■ **The problem**
Without the pictures, set down exactly the lines from the one that contains "none -> orange brick G2:G3 level 1" to the end of the entries, both included, and nothing besides.

■ **Records supplied**
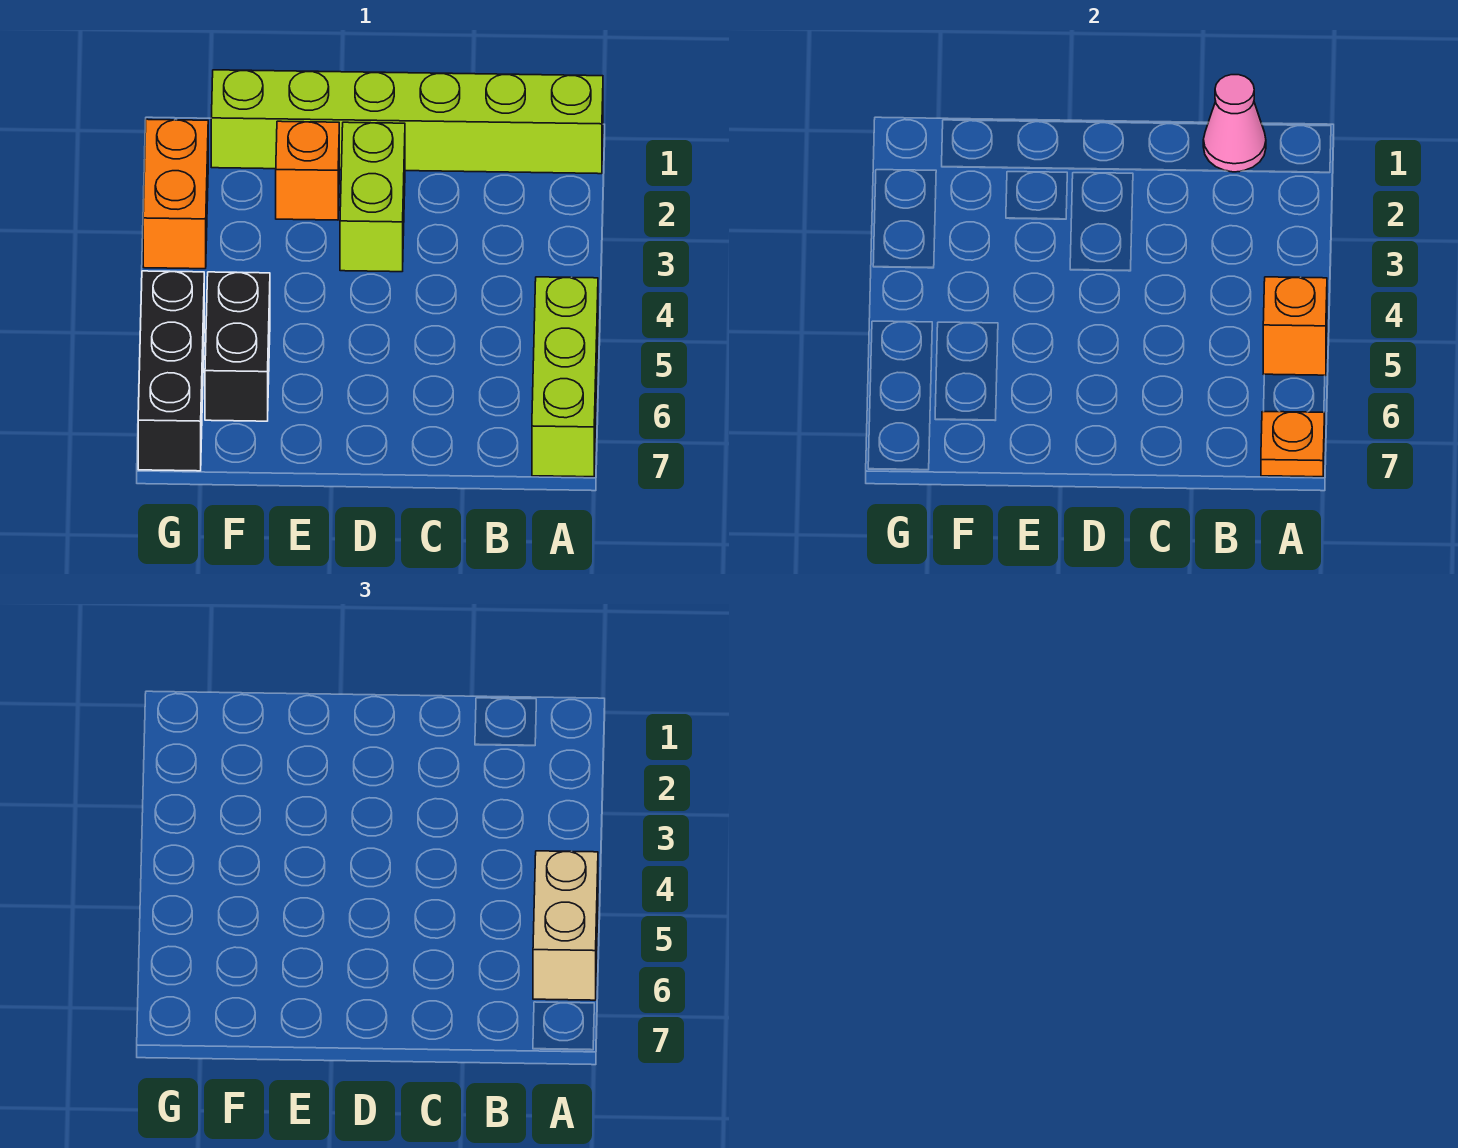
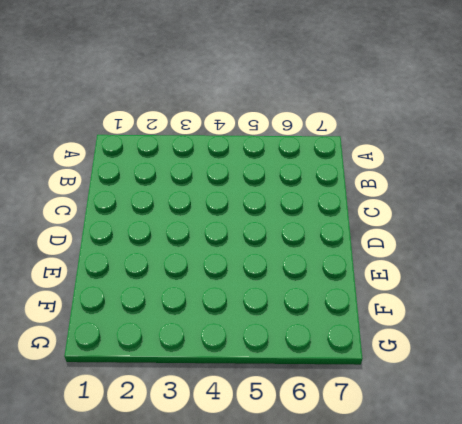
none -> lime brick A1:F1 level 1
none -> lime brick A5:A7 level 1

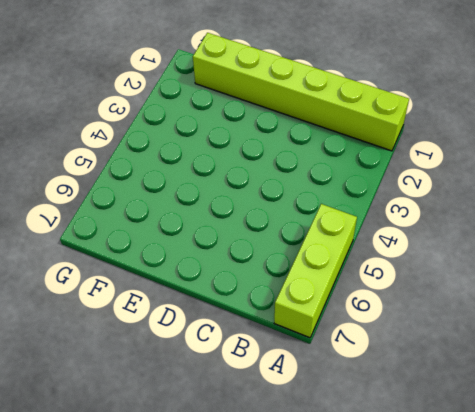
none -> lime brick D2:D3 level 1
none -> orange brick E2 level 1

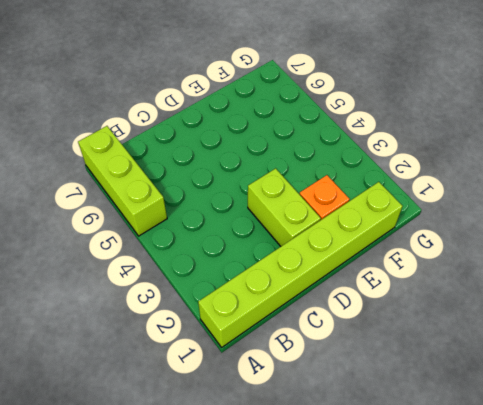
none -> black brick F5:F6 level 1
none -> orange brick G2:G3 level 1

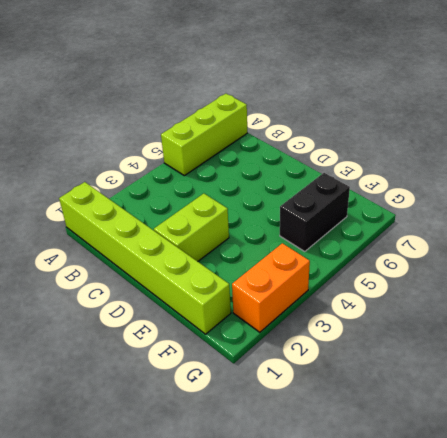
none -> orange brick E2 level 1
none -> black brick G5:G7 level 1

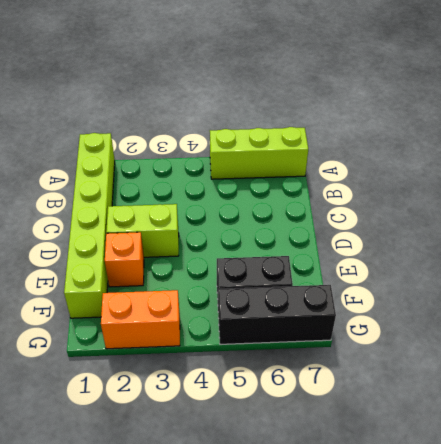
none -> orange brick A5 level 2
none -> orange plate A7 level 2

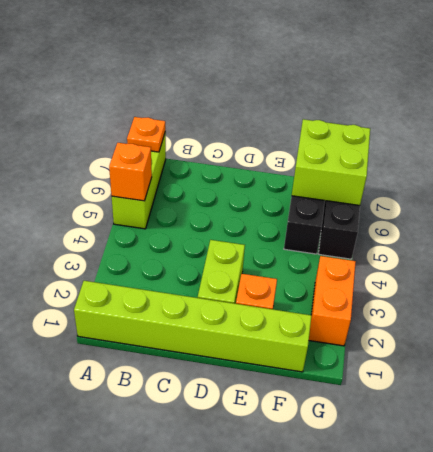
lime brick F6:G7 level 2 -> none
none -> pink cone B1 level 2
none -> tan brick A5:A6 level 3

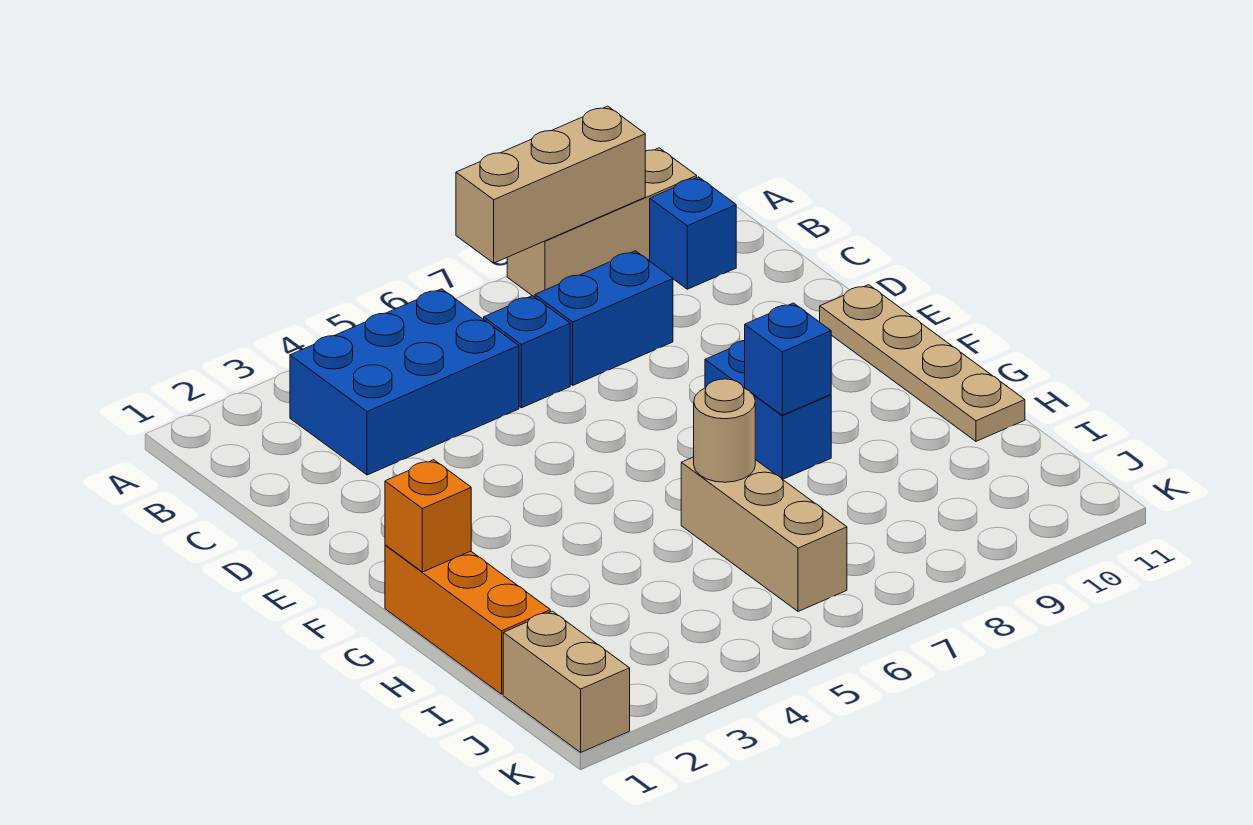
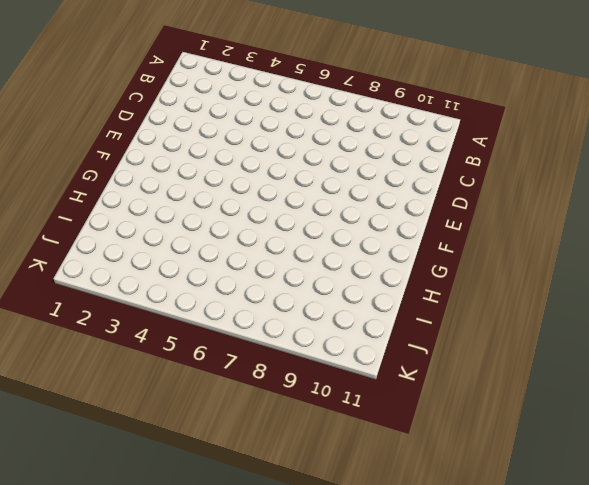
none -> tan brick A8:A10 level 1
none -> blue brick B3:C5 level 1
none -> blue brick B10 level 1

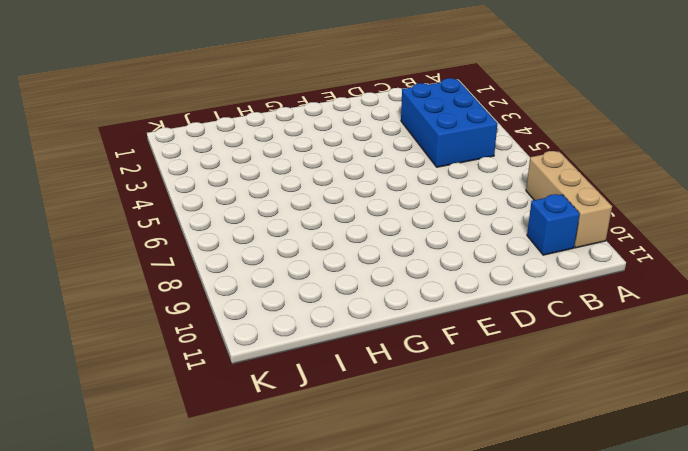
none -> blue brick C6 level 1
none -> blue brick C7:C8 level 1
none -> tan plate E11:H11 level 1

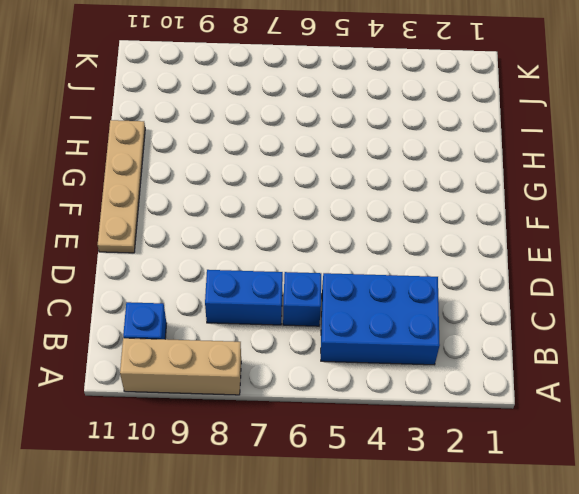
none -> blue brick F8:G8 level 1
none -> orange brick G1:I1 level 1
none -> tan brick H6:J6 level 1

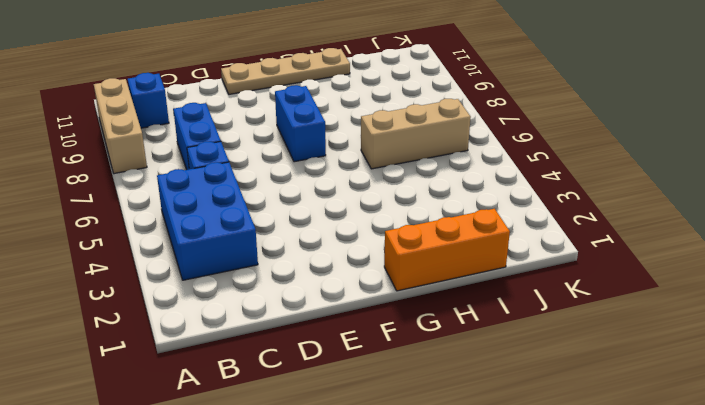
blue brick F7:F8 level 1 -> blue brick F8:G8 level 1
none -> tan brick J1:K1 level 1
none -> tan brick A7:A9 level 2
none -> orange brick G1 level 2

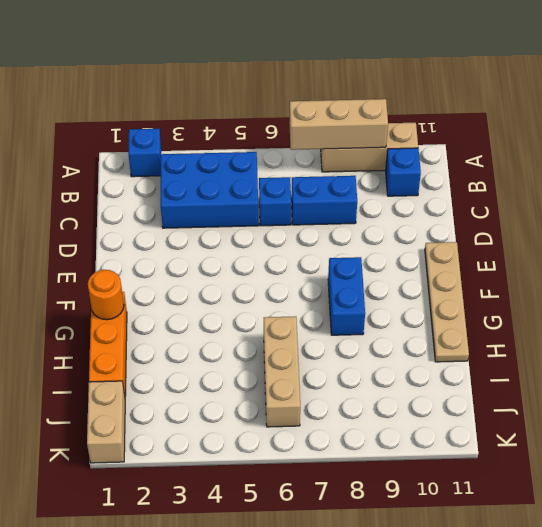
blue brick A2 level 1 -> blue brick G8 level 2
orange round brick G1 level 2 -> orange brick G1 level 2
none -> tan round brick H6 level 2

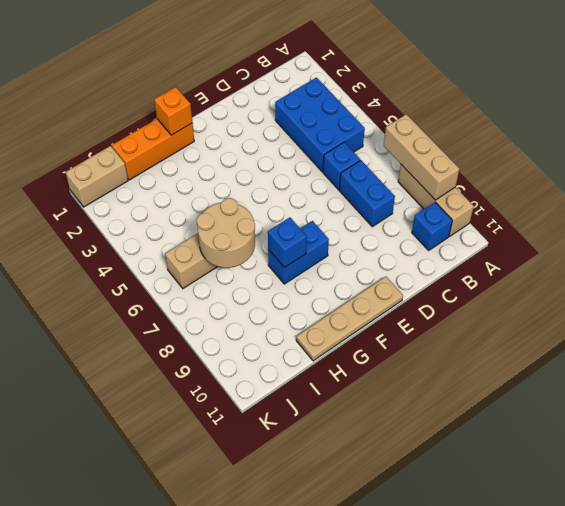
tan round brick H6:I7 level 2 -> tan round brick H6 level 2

■ **Answer to the problem**
none -> orange brick G2:G3 level 1

none -> orange brick E2 level 1
none -> black brick G5:G7 level 1

none -> orange brick A5 level 2
none -> orange plate A7 level 2

lime brick F6:G7 level 2 -> none
none -> pink cone B1 level 2
none -> tan brick A5:A6 level 3

none -> tan brick A8:A10 level 1
none -> blue brick B3:C5 level 1
none -> blue brick B10 level 1

none -> blue brick C6 level 1
none -> blue brick C7:C8 level 1
none -> tan plate E11:H11 level 1

none -> blue brick F8:G8 level 1
none -> orange brick G1:I1 level 1
none -> tan brick H6:J6 level 1

blue brick F7:F8 level 1 -> blue brick F8:G8 level 1
none -> tan brick J1:K1 level 1
none -> tan brick A7:A9 level 2
none -> orange brick G1 level 2

blue brick A2 level 1 -> blue brick G8 level 2
orange round brick G1 level 2 -> orange brick G1 level 2
none -> tan round brick H6 level 2

tan round brick H6:I7 level 2 -> tan round brick H6 level 2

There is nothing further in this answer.